» Task item: Would you please set down, word for word, the lines from the one with "(488, 442) = (123, 365): black bowl -> none" through the final line of the data below, omitting any pictures?

[Supplied records — start]

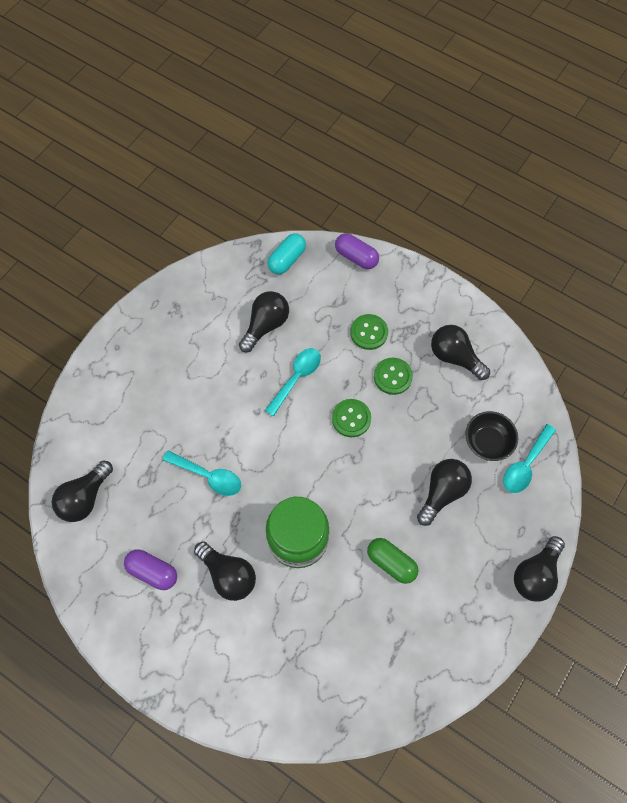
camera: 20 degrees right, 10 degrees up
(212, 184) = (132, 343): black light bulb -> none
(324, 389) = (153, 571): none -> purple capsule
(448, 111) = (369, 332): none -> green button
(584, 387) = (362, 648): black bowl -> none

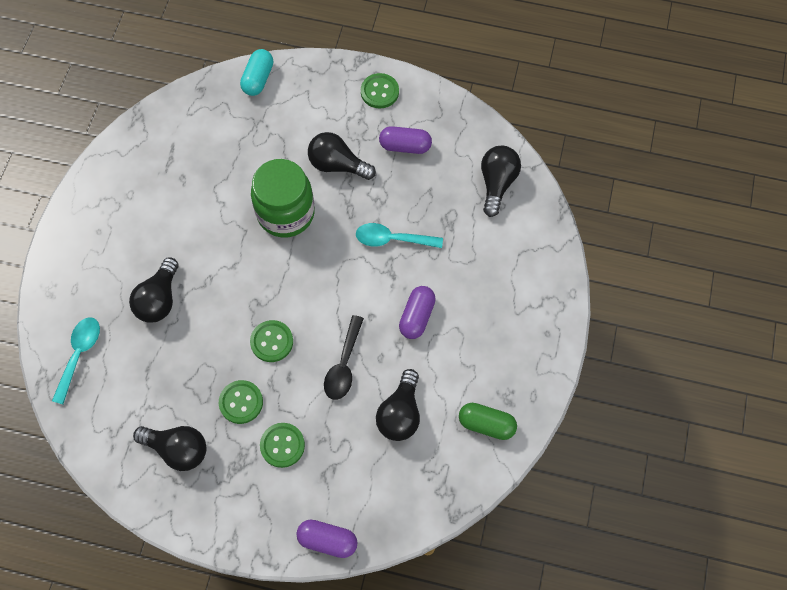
camera: 160 degrees right, 0 degrees up
(149, 649) = (379, 92): none -> green button
(218, 397) = (417, 316): none -> purple capsule
(287, 259) = (409, 506): turquoise capsule -> turquoise capsule (258, 79)
(296, 378) = (344, 365): turquoise spoon -> black spoon
(391, 563) = (193, 221): green capsule -> green capsule (486, 424)
(488, 442) = (123, 365): black bowl -> none
(535, 574) = (55, 255): black light bulb -> none

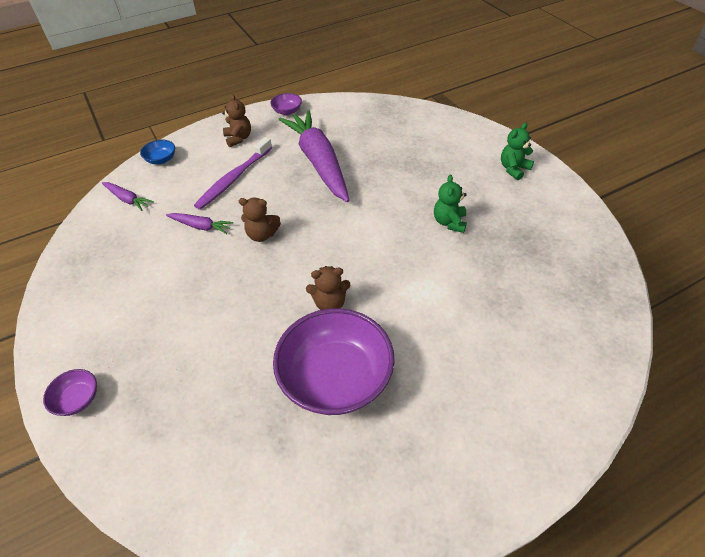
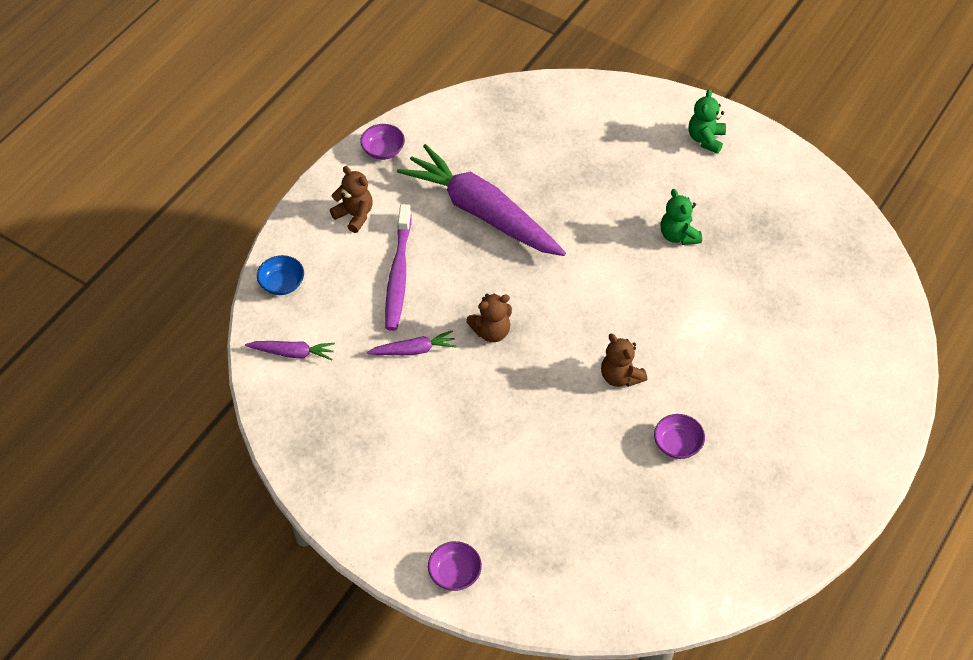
camera: 30 degrees left, 5 degrees up
(330, 303) = (620, 376): brown teddy bear -> brown teddy bear turned 90 degrees clockwise
(335, 378) = (677, 444): purple bowl -> purple bowl, size x0.43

[Supplied records — finish]

» Output:
(488, 442) = (123, 365): black bowl -> none
(535, 574) = (55, 255): black light bulb -> none

camera: 30 degrees left, 5 degrees up
(330, 303) = (620, 376): brown teddy bear -> brown teddy bear turned 90 degrees clockwise
(335, 378) = (677, 444): purple bowl -> purple bowl, size x0.43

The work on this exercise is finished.